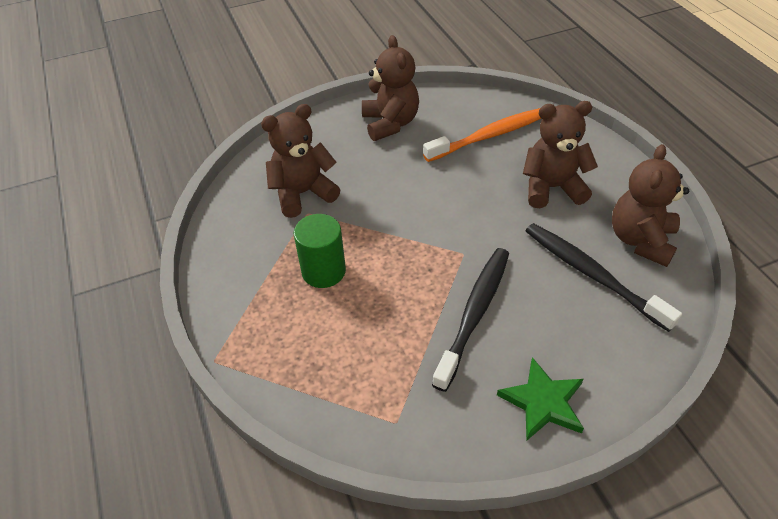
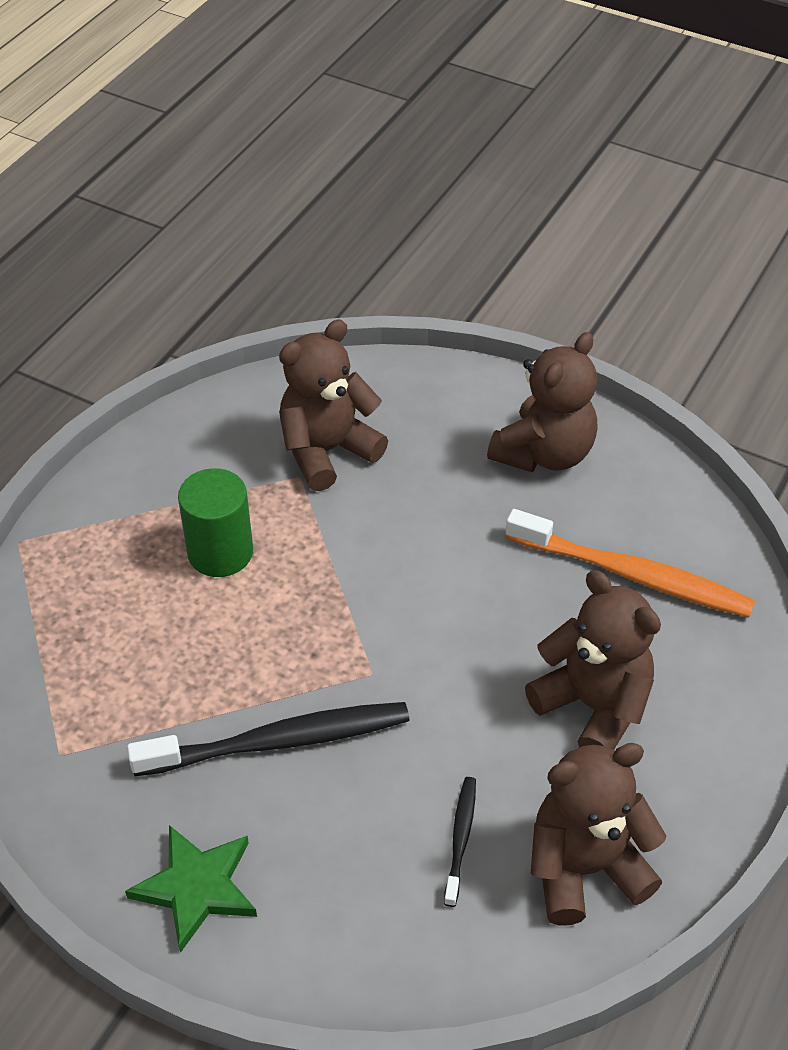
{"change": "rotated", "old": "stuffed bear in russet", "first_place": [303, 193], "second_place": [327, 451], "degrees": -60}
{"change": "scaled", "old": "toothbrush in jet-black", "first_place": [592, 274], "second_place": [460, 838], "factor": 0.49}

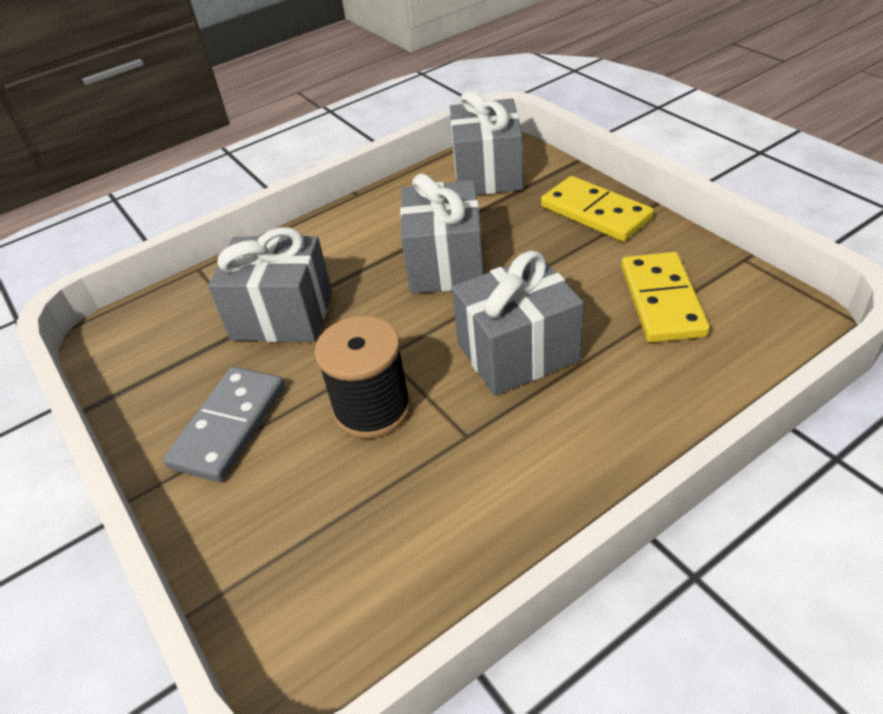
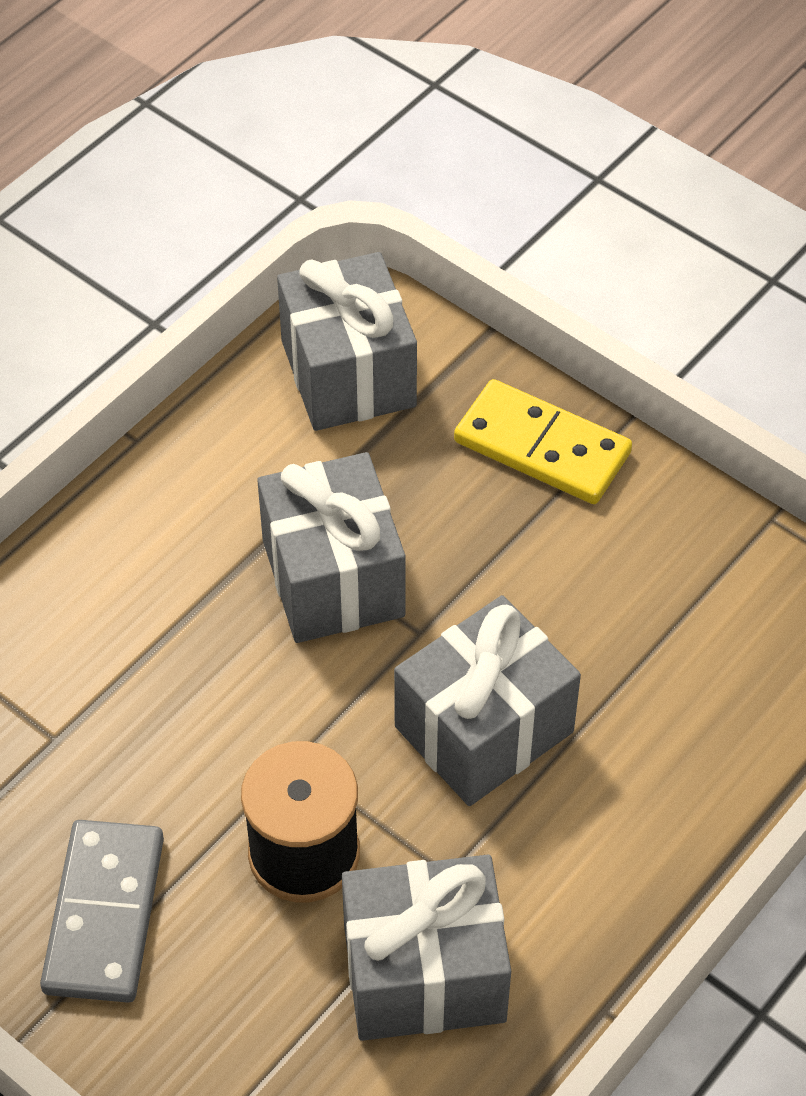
{"change": "gone", "old": "domino piece in bright yellow", "first_place": [661, 301]}
{"change": "shifted", "old": "gift in gray", "first_place": [282, 315], "second_place": [424, 973]}

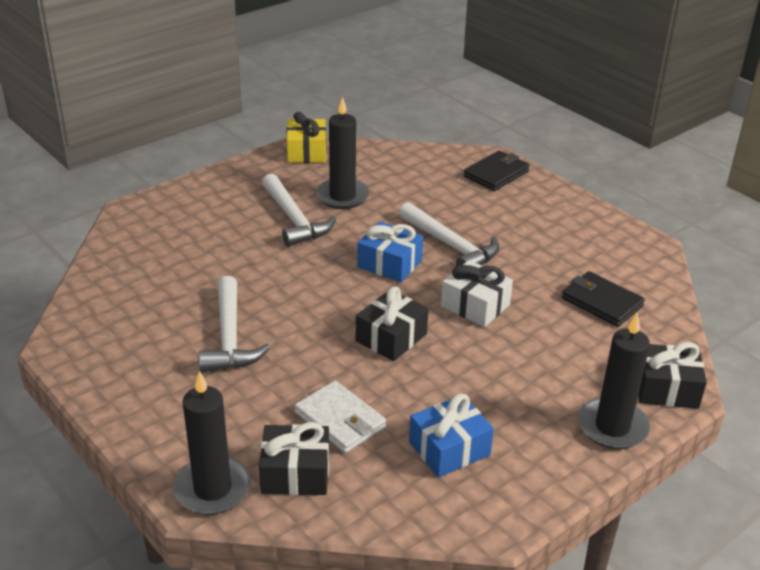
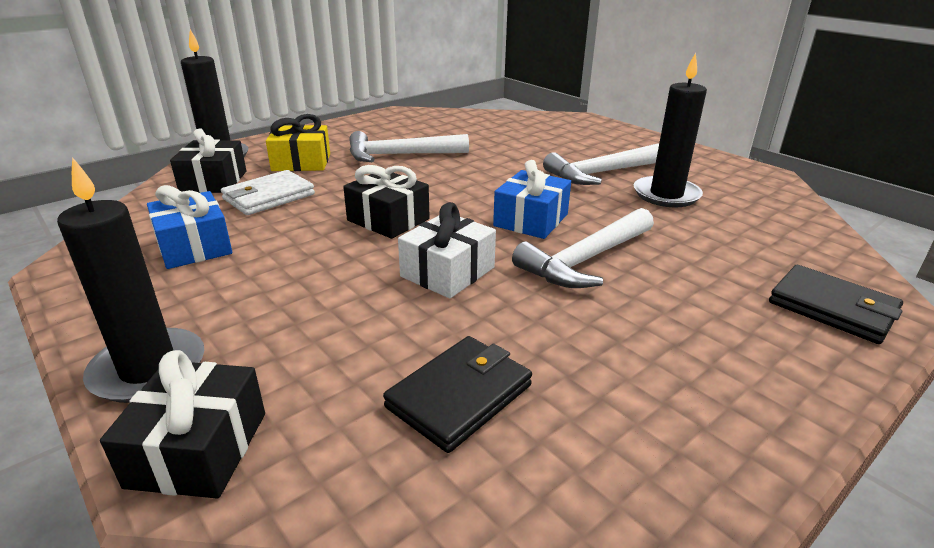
{"change": "shifted", "old": "gift in bright yellow", "first_place": [307, 152], "second_place": [301, 162]}

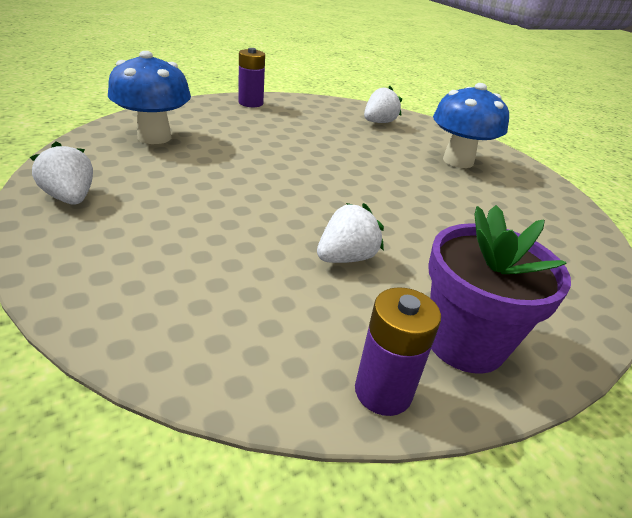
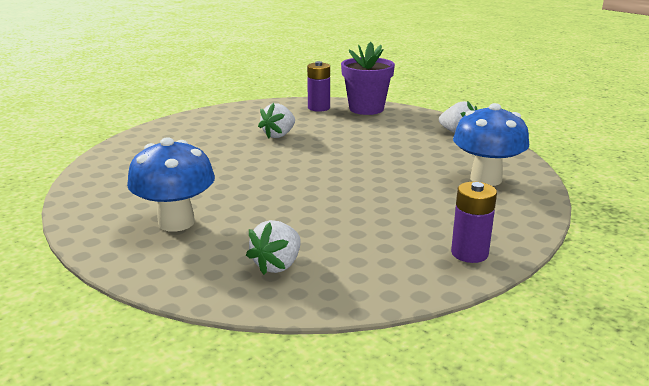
{"change": "shifted", "old": "AA battery in purple", "first_place": [383, 391], "second_place": [319, 108]}
{"change": "shifted", "old": "flower pot in purple", "first_place": [465, 342], "second_place": [366, 109]}

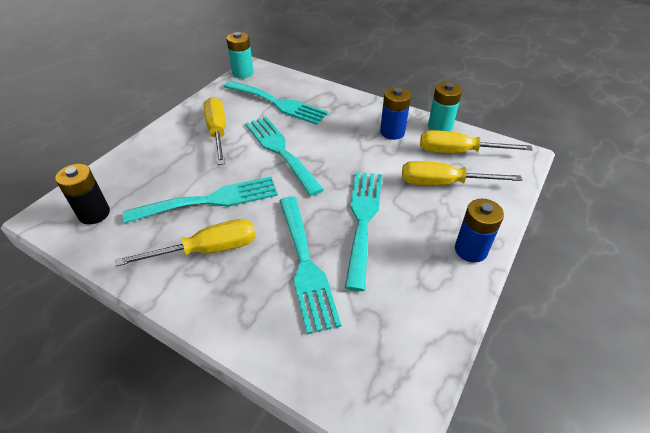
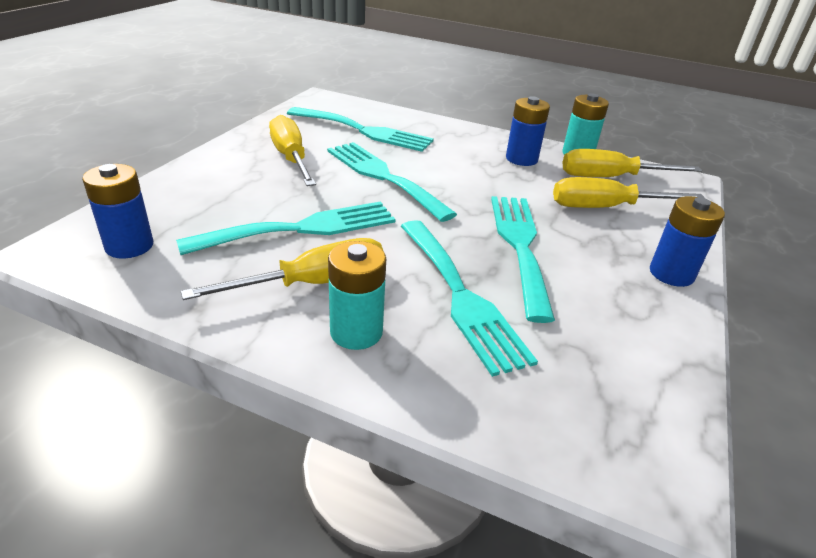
{"change": "shifted", "old": "AA battery in aqua", "first_place": [243, 73], "second_place": [356, 332]}
{"change": "repainted", "old": "AA battery in jet-black", "new": "AA battery in royal blue", "first_place": [94, 213], "second_place": [129, 246]}

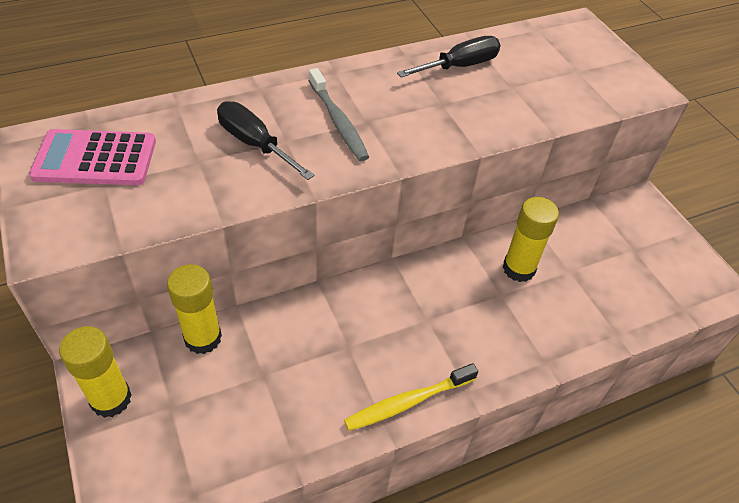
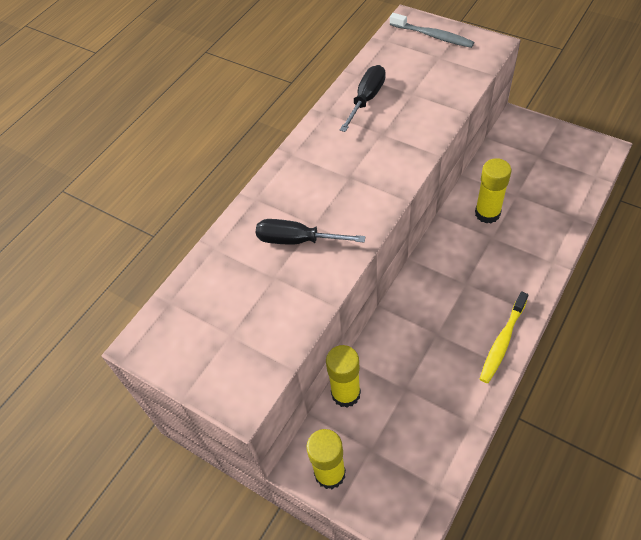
{"change": "gone", "old": "adding machine in rosy", "first_place": [95, 159]}
{"change": "shifted", "old": "toothbrush in gray", "first_place": [338, 122], "second_place": [433, 36]}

## TASK INSTRUCTIONS
Images are to be omitted; repeat the remaining data above exactly.

## EXERCISE OUTPUT
{"change": "rotated", "old": "stuffed bear in russet", "first_place": [303, 193], "second_place": [327, 451], "degrees": -60}
{"change": "scaled", "old": "toothbrush in jet-black", "first_place": [592, 274], "second_place": [460, 838], "factor": 0.49}

{"change": "gone", "old": "domino piece in bright yellow", "first_place": [661, 301]}
{"change": "shifted", "old": "gift in gray", "first_place": [282, 315], "second_place": [424, 973]}

{"change": "shifted", "old": "gift in bright yellow", "first_place": [307, 152], "second_place": [301, 162]}

{"change": "shifted", "old": "AA battery in purple", "first_place": [383, 391], "second_place": [319, 108]}
{"change": "shifted", "old": "flower pot in purple", "first_place": [465, 342], "second_place": [366, 109]}

{"change": "shifted", "old": "AA battery in aqua", "first_place": [243, 73], "second_place": [356, 332]}
{"change": "repainted", "old": "AA battery in jet-black", "new": "AA battery in royal blue", "first_place": [94, 213], "second_place": [129, 246]}

{"change": "gone", "old": "adding machine in rosy", "first_place": [95, 159]}
{"change": "shifted", "old": "toothbrush in gray", "first_place": [338, 122], "second_place": [433, 36]}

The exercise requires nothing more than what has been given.